Segment Start: Material for this task

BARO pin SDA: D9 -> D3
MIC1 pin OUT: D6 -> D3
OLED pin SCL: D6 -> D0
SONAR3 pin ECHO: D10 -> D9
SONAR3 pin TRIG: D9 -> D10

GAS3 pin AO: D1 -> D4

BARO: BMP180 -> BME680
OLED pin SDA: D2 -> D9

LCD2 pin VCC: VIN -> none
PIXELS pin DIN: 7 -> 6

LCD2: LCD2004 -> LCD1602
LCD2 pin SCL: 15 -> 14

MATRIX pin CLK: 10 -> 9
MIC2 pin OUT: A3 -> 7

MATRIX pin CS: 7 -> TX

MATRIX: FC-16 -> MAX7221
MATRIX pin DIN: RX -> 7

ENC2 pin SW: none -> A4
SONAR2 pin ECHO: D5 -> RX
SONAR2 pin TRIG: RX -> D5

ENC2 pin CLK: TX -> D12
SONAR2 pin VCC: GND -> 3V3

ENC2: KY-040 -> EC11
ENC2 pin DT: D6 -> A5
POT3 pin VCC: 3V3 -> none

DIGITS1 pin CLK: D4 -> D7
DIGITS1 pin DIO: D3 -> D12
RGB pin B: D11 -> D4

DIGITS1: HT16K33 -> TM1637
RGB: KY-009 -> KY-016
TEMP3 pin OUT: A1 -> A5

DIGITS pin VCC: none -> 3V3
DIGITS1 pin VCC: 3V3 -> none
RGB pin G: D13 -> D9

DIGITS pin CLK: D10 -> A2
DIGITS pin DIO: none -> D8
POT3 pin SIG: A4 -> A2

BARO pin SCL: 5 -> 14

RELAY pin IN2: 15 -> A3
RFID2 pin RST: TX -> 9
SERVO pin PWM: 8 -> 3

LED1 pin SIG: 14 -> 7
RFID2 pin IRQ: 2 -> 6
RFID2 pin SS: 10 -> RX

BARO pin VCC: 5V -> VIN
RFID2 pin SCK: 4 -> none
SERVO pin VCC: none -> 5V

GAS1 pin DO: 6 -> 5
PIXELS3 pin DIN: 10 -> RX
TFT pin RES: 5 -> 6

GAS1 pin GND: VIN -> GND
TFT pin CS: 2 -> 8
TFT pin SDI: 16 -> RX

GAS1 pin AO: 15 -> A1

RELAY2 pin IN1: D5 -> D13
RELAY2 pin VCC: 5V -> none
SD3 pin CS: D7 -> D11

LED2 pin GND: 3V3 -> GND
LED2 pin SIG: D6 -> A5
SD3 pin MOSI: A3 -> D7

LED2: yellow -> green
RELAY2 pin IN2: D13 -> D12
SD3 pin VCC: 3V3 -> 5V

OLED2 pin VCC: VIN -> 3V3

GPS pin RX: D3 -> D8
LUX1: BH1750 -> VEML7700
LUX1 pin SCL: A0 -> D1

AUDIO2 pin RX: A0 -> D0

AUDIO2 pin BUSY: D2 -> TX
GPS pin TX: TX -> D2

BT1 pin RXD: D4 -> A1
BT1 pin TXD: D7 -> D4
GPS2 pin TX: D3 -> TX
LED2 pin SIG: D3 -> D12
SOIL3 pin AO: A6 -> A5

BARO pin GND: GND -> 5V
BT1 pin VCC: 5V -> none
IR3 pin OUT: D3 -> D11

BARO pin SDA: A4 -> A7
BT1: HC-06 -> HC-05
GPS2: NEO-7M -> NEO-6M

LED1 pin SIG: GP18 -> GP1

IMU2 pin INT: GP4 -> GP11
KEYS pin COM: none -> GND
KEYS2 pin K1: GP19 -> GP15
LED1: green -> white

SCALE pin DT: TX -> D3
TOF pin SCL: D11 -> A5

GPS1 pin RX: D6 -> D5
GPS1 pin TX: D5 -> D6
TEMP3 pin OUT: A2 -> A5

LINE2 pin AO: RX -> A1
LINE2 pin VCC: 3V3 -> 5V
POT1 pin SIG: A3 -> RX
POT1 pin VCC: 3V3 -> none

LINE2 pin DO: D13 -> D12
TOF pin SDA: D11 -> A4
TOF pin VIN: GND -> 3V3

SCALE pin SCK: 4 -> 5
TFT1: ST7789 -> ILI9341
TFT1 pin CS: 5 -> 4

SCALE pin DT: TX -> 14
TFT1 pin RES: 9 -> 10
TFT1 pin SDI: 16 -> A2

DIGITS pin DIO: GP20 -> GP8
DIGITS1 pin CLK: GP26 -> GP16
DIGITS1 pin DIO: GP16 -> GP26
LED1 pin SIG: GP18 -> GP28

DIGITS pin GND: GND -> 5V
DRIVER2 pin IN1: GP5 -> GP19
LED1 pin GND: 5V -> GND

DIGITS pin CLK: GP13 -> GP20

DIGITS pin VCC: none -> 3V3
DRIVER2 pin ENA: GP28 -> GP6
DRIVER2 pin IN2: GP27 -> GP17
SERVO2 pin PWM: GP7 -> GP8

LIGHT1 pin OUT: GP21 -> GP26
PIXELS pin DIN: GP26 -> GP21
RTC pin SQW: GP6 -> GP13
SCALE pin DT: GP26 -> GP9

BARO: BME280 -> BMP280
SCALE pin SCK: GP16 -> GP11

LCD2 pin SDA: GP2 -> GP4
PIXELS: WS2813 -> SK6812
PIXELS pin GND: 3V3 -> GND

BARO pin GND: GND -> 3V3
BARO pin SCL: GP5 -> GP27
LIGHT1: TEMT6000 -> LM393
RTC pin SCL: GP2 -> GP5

Segment End: Material for this task

▶ _What the task asks_: Once you have read the records, write every one of them out again exactly.

▶ _Answer area_:
BARO pin SDA: D9 -> D3
MIC1 pin OUT: D6 -> D3
OLED pin SCL: D6 -> D0
SONAR3 pin ECHO: D10 -> D9
SONAR3 pin TRIG: D9 -> D10

GAS3 pin AO: D1 -> D4

BARO: BMP180 -> BME680
OLED pin SDA: D2 -> D9

LCD2 pin VCC: VIN -> none
PIXELS pin DIN: 7 -> 6

LCD2: LCD2004 -> LCD1602
LCD2 pin SCL: 15 -> 14

MATRIX pin CLK: 10 -> 9
MIC2 pin OUT: A3 -> 7

MATRIX pin CS: 7 -> TX

MATRIX: FC-16 -> MAX7221
MATRIX pin DIN: RX -> 7

ENC2 pin SW: none -> A4
SONAR2 pin ECHO: D5 -> RX
SONAR2 pin TRIG: RX -> D5

ENC2 pin CLK: TX -> D12
SONAR2 pin VCC: GND -> 3V3

ENC2: KY-040 -> EC11
ENC2 pin DT: D6 -> A5
POT3 pin VCC: 3V3 -> none

DIGITS1 pin CLK: D4 -> D7
DIGITS1 pin DIO: D3 -> D12
RGB pin B: D11 -> D4

DIGITS1: HT16K33 -> TM1637
RGB: KY-009 -> KY-016
TEMP3 pin OUT: A1 -> A5

DIGITS pin VCC: none -> 3V3
DIGITS1 pin VCC: 3V3 -> none
RGB pin G: D13 -> D9

DIGITS pin CLK: D10 -> A2
DIGITS pin DIO: none -> D8
POT3 pin SIG: A4 -> A2

BARO pin SCL: 5 -> 14

RELAY pin IN2: 15 -> A3
RFID2 pin RST: TX -> 9
SERVO pin PWM: 8 -> 3

LED1 pin SIG: 14 -> 7
RFID2 pin IRQ: 2 -> 6
RFID2 pin SS: 10 -> RX

BARO pin VCC: 5V -> VIN
RFID2 pin SCK: 4 -> none
SERVO pin VCC: none -> 5V

GAS1 pin DO: 6 -> 5
PIXELS3 pin DIN: 10 -> RX
TFT pin RES: 5 -> 6

GAS1 pin GND: VIN -> GND
TFT pin CS: 2 -> 8
TFT pin SDI: 16 -> RX

GAS1 pin AO: 15 -> A1

RELAY2 pin IN1: D5 -> D13
RELAY2 pin VCC: 5V -> none
SD3 pin CS: D7 -> D11

LED2 pin GND: 3V3 -> GND
LED2 pin SIG: D6 -> A5
SD3 pin MOSI: A3 -> D7

LED2: yellow -> green
RELAY2 pin IN2: D13 -> D12
SD3 pin VCC: 3V3 -> 5V

OLED2 pin VCC: VIN -> 3V3

GPS pin RX: D3 -> D8
LUX1: BH1750 -> VEML7700
LUX1 pin SCL: A0 -> D1

AUDIO2 pin RX: A0 -> D0

AUDIO2 pin BUSY: D2 -> TX
GPS pin TX: TX -> D2

BT1 pin RXD: D4 -> A1
BT1 pin TXD: D7 -> D4
GPS2 pin TX: D3 -> TX
LED2 pin SIG: D3 -> D12
SOIL3 pin AO: A6 -> A5

BARO pin GND: GND -> 5V
BT1 pin VCC: 5V -> none
IR3 pin OUT: D3 -> D11

BARO pin SDA: A4 -> A7
BT1: HC-06 -> HC-05
GPS2: NEO-7M -> NEO-6M

LED1 pin SIG: GP18 -> GP1

IMU2 pin INT: GP4 -> GP11
KEYS pin COM: none -> GND
KEYS2 pin K1: GP19 -> GP15
LED1: green -> white

SCALE pin DT: TX -> D3
TOF pin SCL: D11 -> A5

GPS1 pin RX: D6 -> D5
GPS1 pin TX: D5 -> D6
TEMP3 pin OUT: A2 -> A5

LINE2 pin AO: RX -> A1
LINE2 pin VCC: 3V3 -> 5V
POT1 pin SIG: A3 -> RX
POT1 pin VCC: 3V3 -> none

LINE2 pin DO: D13 -> D12
TOF pin SDA: D11 -> A4
TOF pin VIN: GND -> 3V3

SCALE pin SCK: 4 -> 5
TFT1: ST7789 -> ILI9341
TFT1 pin CS: 5 -> 4

SCALE pin DT: TX -> 14
TFT1 pin RES: 9 -> 10
TFT1 pin SDI: 16 -> A2

DIGITS pin DIO: GP20 -> GP8
DIGITS1 pin CLK: GP26 -> GP16
DIGITS1 pin DIO: GP16 -> GP26
LED1 pin SIG: GP18 -> GP28

DIGITS pin GND: GND -> 5V
DRIVER2 pin IN1: GP5 -> GP19
LED1 pin GND: 5V -> GND

DIGITS pin CLK: GP13 -> GP20

DIGITS pin VCC: none -> 3V3
DRIVER2 pin ENA: GP28 -> GP6
DRIVER2 pin IN2: GP27 -> GP17
SERVO2 pin PWM: GP7 -> GP8

LIGHT1 pin OUT: GP21 -> GP26
PIXELS pin DIN: GP26 -> GP21
RTC pin SQW: GP6 -> GP13
SCALE pin DT: GP26 -> GP9

BARO: BME280 -> BMP280
SCALE pin SCK: GP16 -> GP11

LCD2 pin SDA: GP2 -> GP4
PIXELS: WS2813 -> SK6812
PIXELS pin GND: 3V3 -> GND

BARO pin GND: GND -> 3V3
BARO pin SCL: GP5 -> GP27
LIGHT1: TEMT6000 -> LM393
RTC pin SCL: GP2 -> GP5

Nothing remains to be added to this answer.